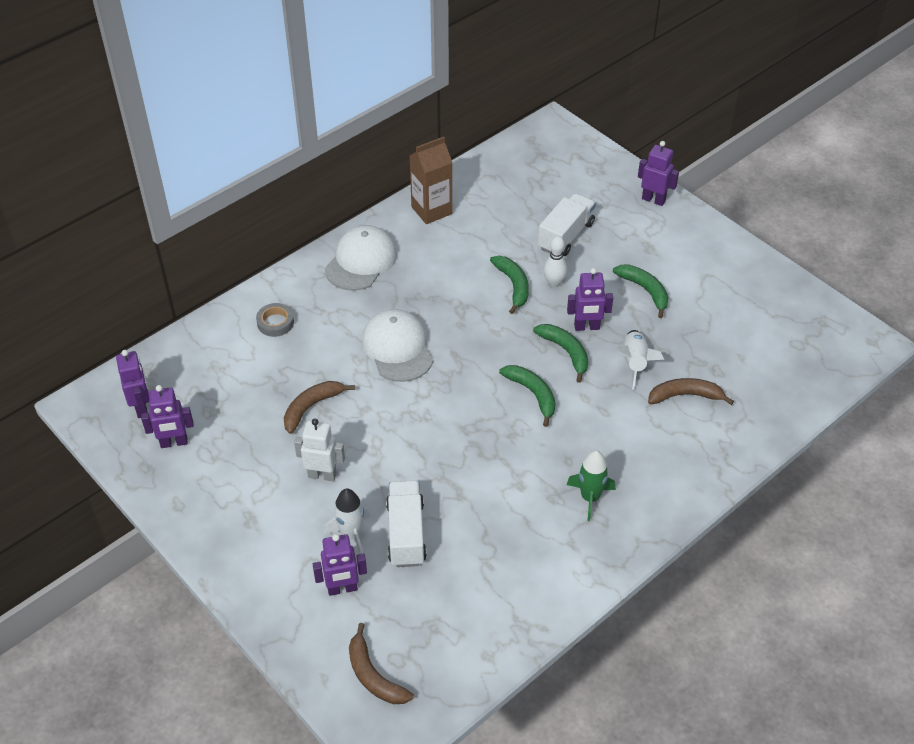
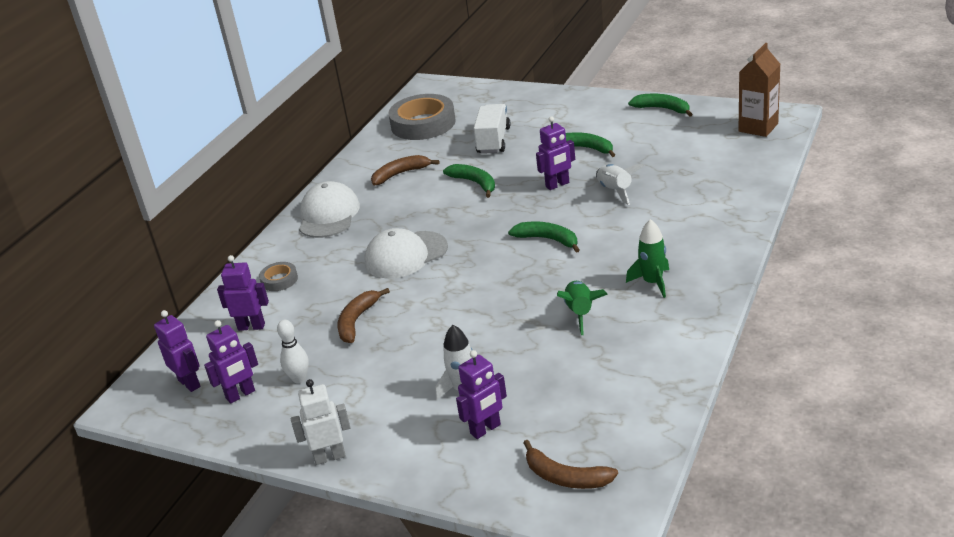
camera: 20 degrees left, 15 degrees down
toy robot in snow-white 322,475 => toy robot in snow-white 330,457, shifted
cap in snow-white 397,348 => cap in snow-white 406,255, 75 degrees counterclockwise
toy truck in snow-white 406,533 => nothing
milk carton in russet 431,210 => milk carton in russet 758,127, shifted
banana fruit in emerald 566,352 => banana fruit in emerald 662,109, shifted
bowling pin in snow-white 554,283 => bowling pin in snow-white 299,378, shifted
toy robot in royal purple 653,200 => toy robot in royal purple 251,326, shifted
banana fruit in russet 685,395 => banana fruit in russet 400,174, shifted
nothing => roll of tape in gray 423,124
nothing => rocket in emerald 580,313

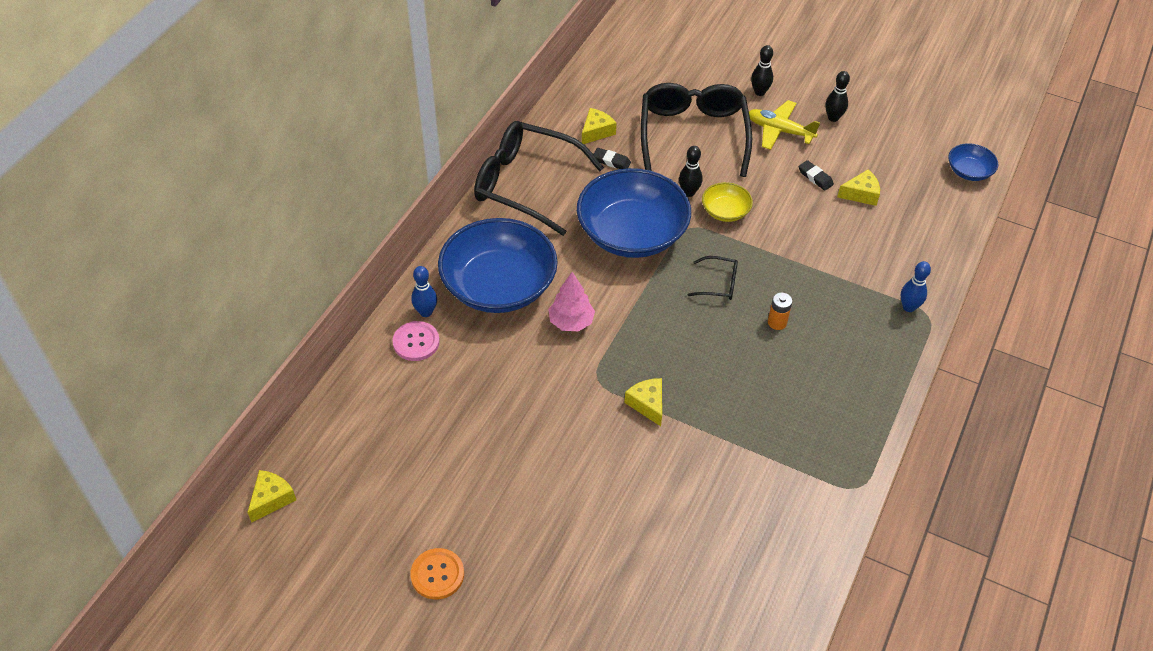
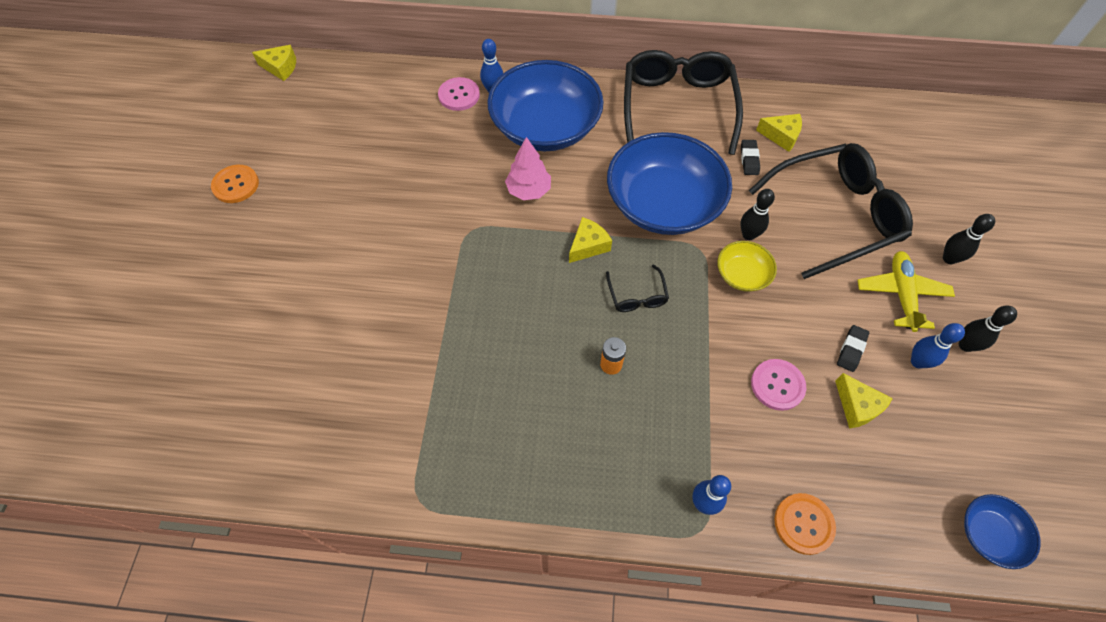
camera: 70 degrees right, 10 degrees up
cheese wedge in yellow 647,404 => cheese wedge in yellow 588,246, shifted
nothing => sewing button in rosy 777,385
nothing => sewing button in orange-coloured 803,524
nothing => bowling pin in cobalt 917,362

* * * * *

• EXERCISE:
Return all lines above that mention the word "fruit".

• RESPONSE AREA:
banana fruit in emerald 566,352 => banana fruit in emerald 662,109, shifted
banana fruit in russet 685,395 => banana fruit in russet 400,174, shifted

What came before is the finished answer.